WHAT TO DO:
Your copy should hold only the lines from the one containing "C3: 100nF (CTL, VDD) -> 100nF (GND, VDD)" through the final line of the entries, exactly as written, with no pictures.

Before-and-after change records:

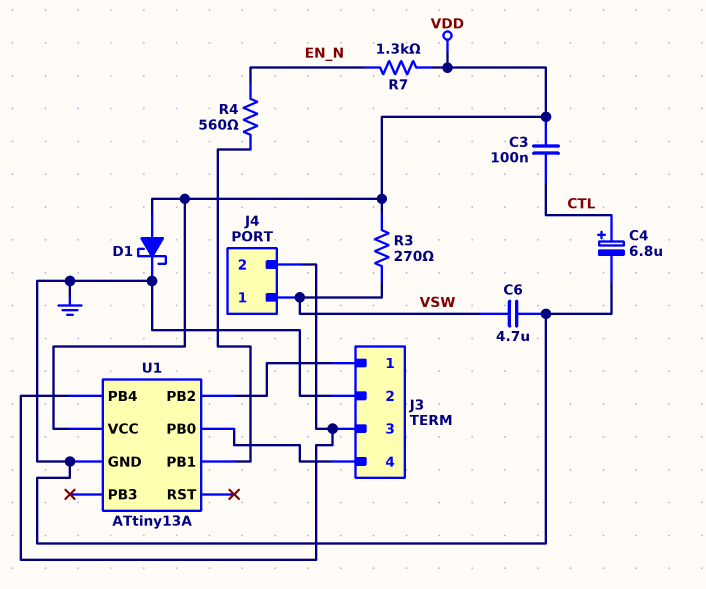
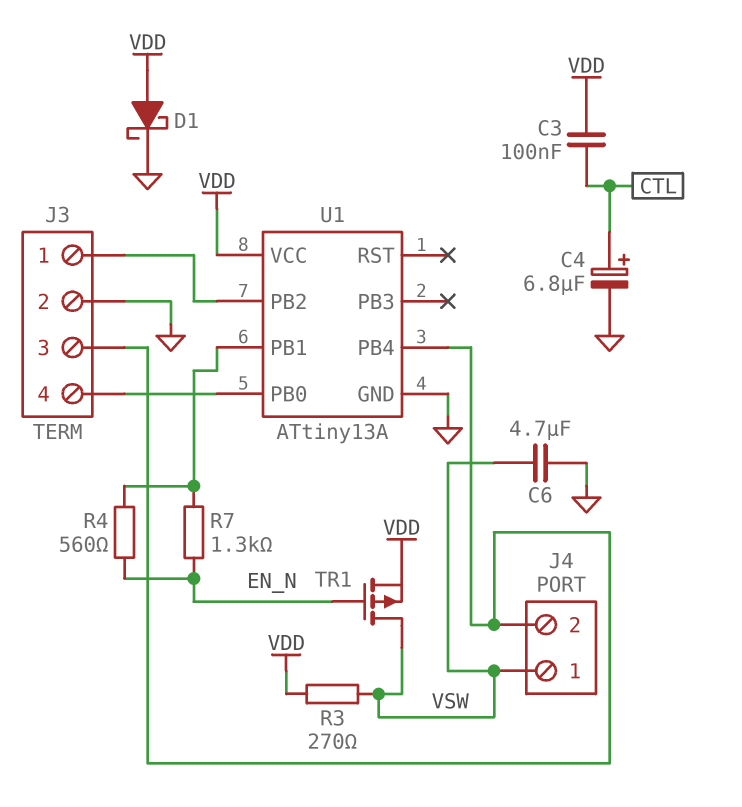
R7: 1.3k (EN_N, VDD) -> 1.3k (EN_N, U1/PB1)
TR1: none -> PMOS (G EN_N, D VSW, S VDD)

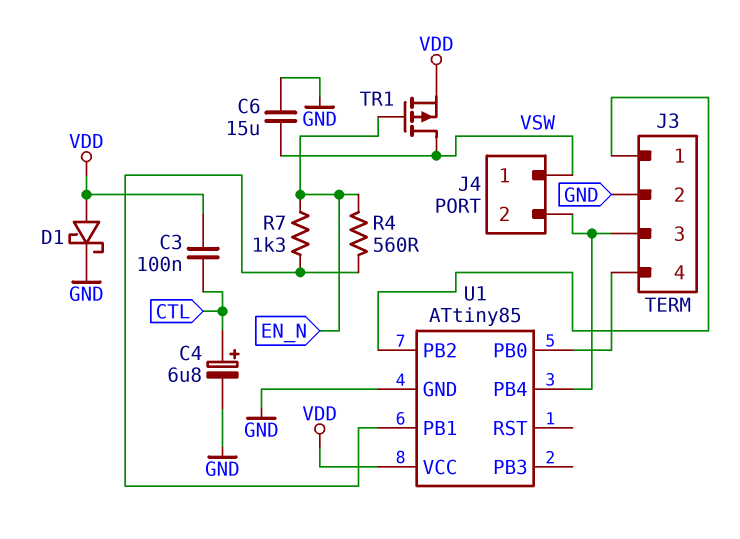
C6: 4.7uF (GND, VSW) -> 15uF (GND, VSW)
R3: 270 (VDD, VSW) -> none
U1: ATtiny13A -> ATtiny85

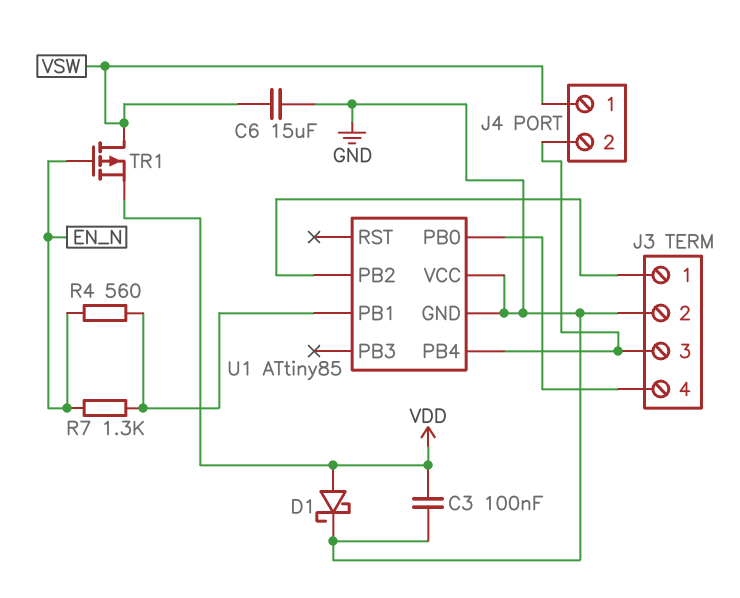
C3: 100nF (CTL, VDD) -> 100nF (GND, VDD)
C4: 6.8uF (plus CTL, minus GND) -> none
U1 pin VCC: VDD -> GND

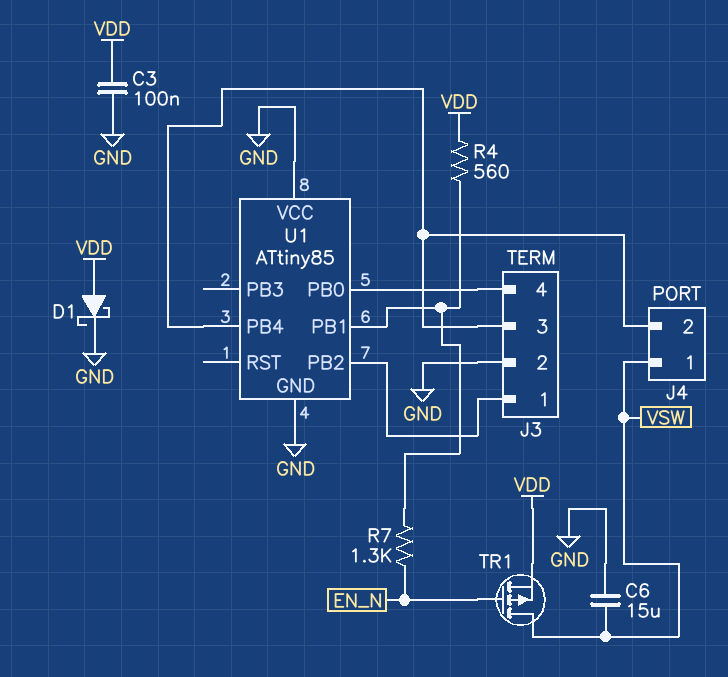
R4: 560 (EN_N, U1/PB1) -> 560 (U1/PB1, VDD)

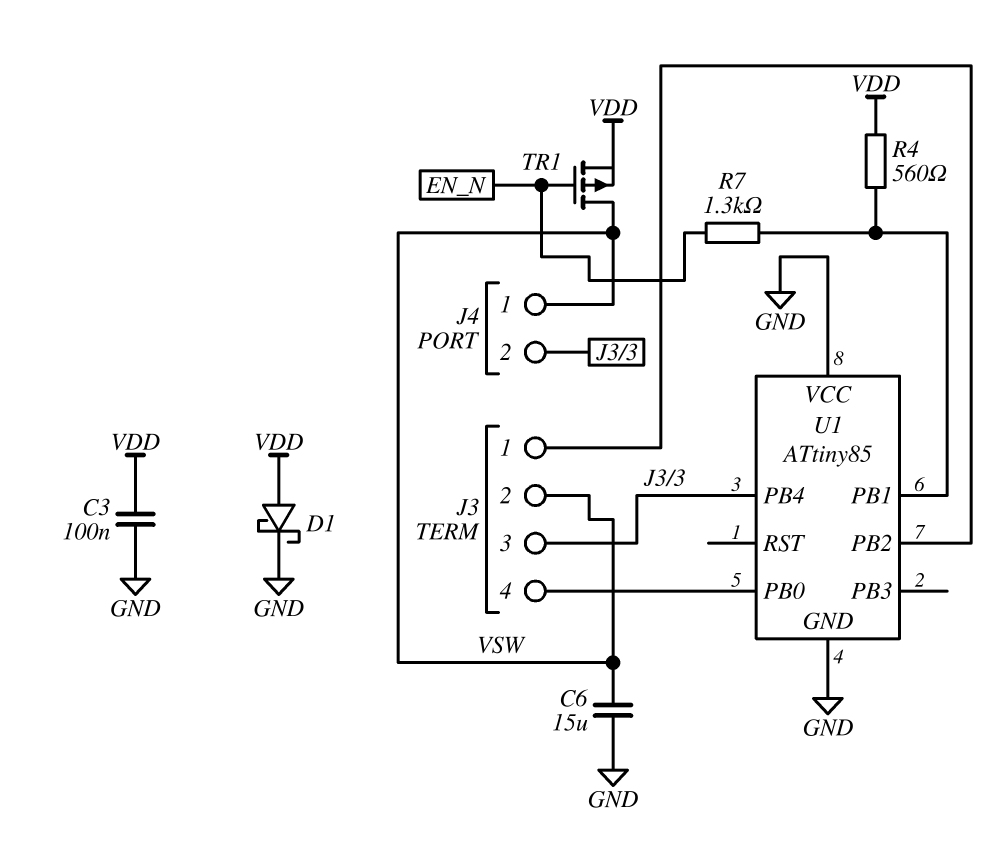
J3 pin 2: GND -> VSW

RESPONSE:
C3: 100nF (CTL, VDD) -> 100nF (GND, VDD)
C4: 6.8uF (plus CTL, minus GND) -> none
U1 pin VCC: VDD -> GND

R4: 560 (EN_N, U1/PB1) -> 560 (U1/PB1, VDD)

J3 pin 2: GND -> VSW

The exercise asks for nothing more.